[ACTION ITEM] Output the lines from the one containing "cyan square: (64, 22) -> (135, 24), moved" through the last line of the material below, exactly; please do not include pictures.
● ● ● ●
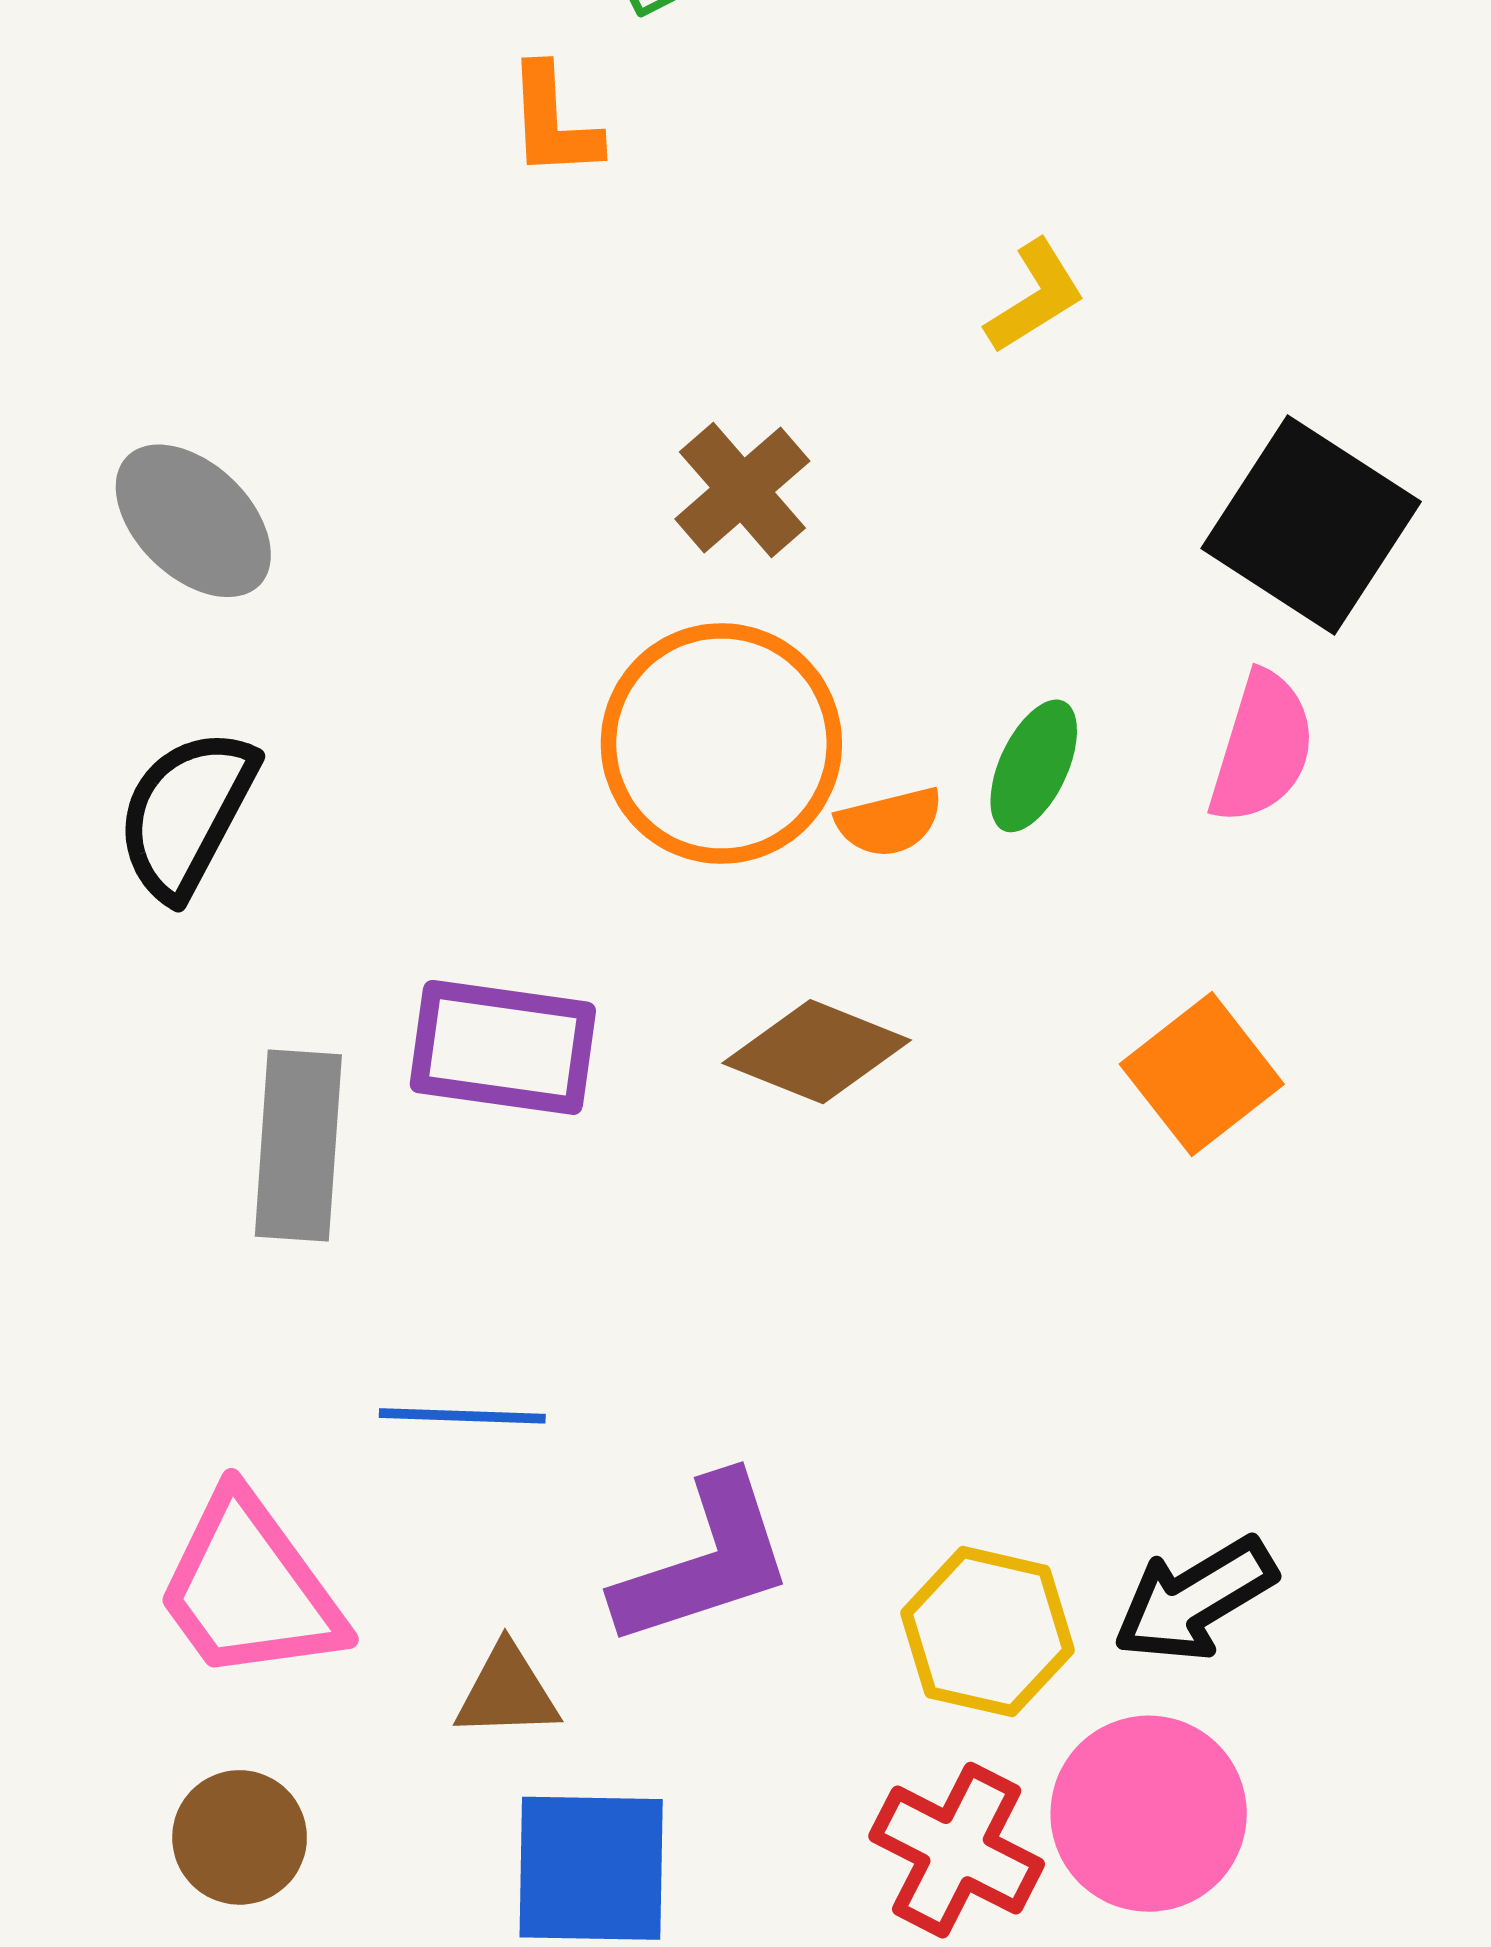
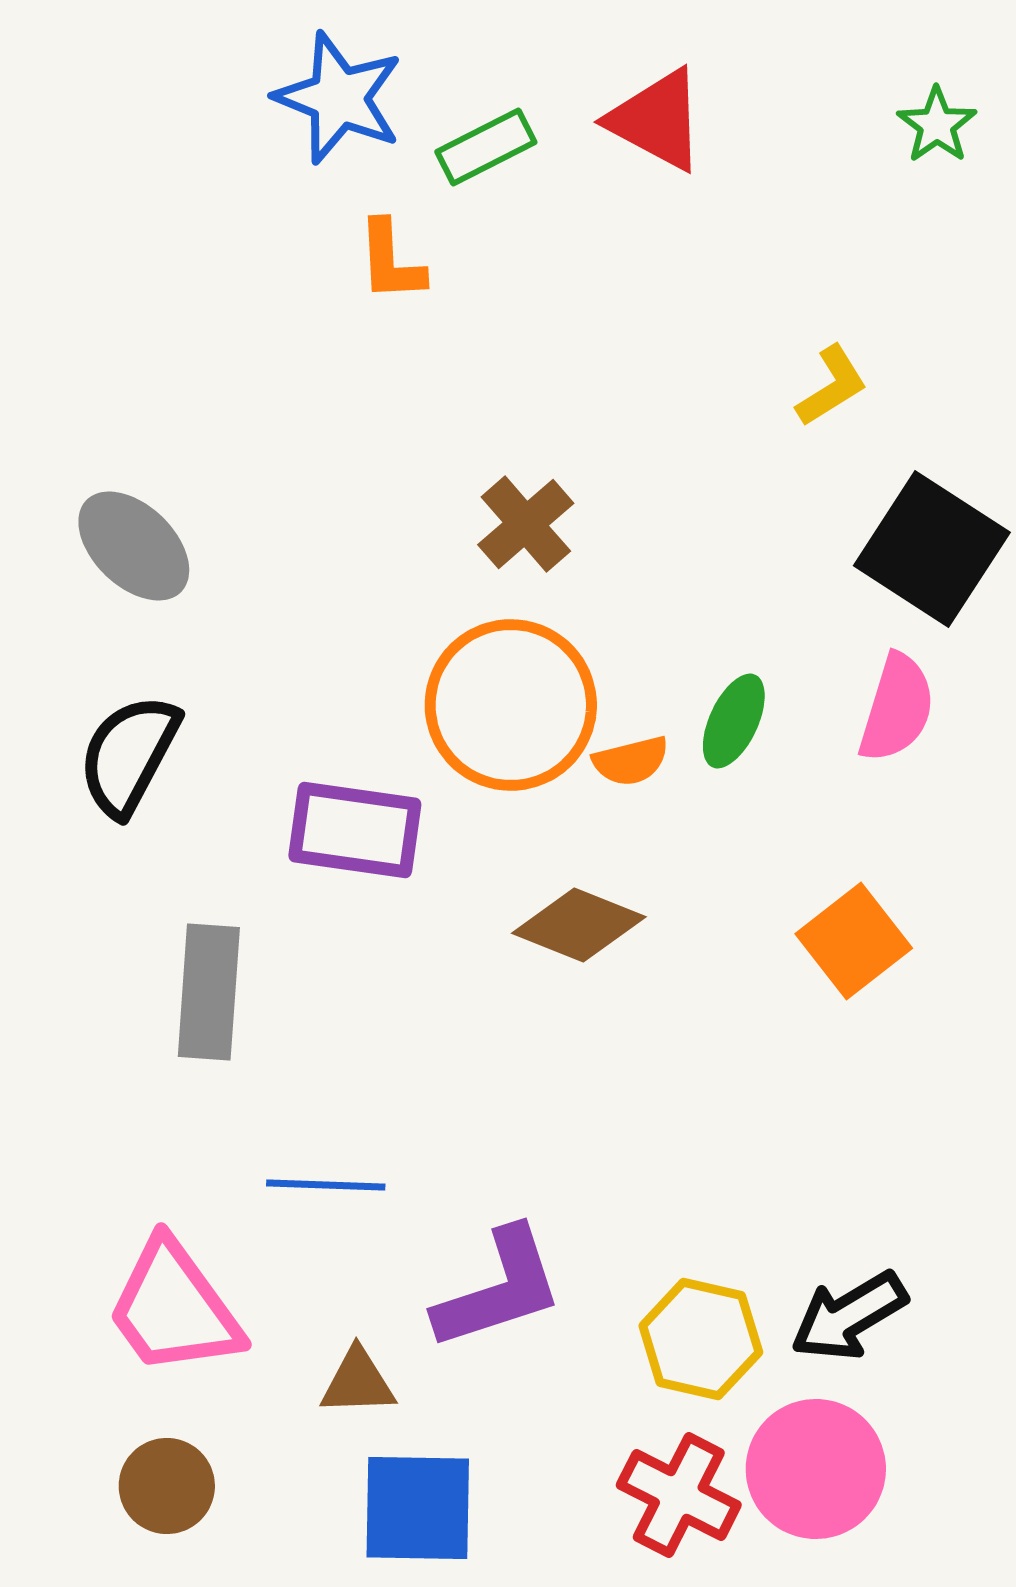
yellow L-shape: (1035, 297) -> (832, 386), moved
purple rectangle: (503, 1047) -> (355, 830), moved

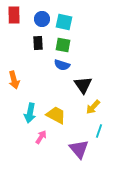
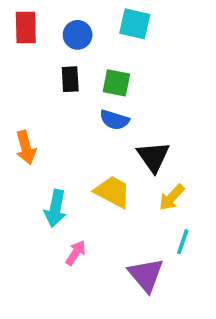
cyan square: (64, 22) -> (135, 24), moved
yellow trapezoid: (56, 115) -> (113, 192), moved

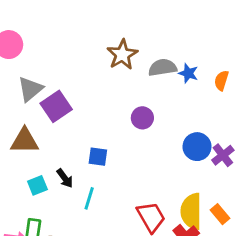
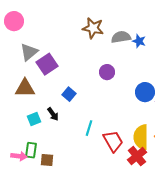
brown star: (122, 55) -> (93, 28), turned -30
blue square: (98, 157) -> (69, 94), moved, turned 32
cyan line: (89, 198) -> (89, 128), moved

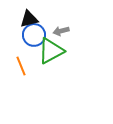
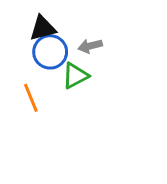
green triangle: (51, 51) -> (75, 76), size x0.7

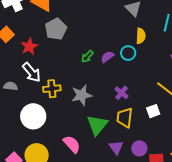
● ● ● ●
[SOLUTION TO THE PROBLEM]
cyan square: (64, 22) -> (135, 24), moved
yellow trapezoid: (56, 115) -> (113, 192), moved

brown star: (122, 55) -> (93, 28), turned -30
blue square: (98, 157) -> (69, 94), moved, turned 32
cyan line: (89, 198) -> (89, 128), moved

green triangle: (51, 51) -> (75, 76), size x0.7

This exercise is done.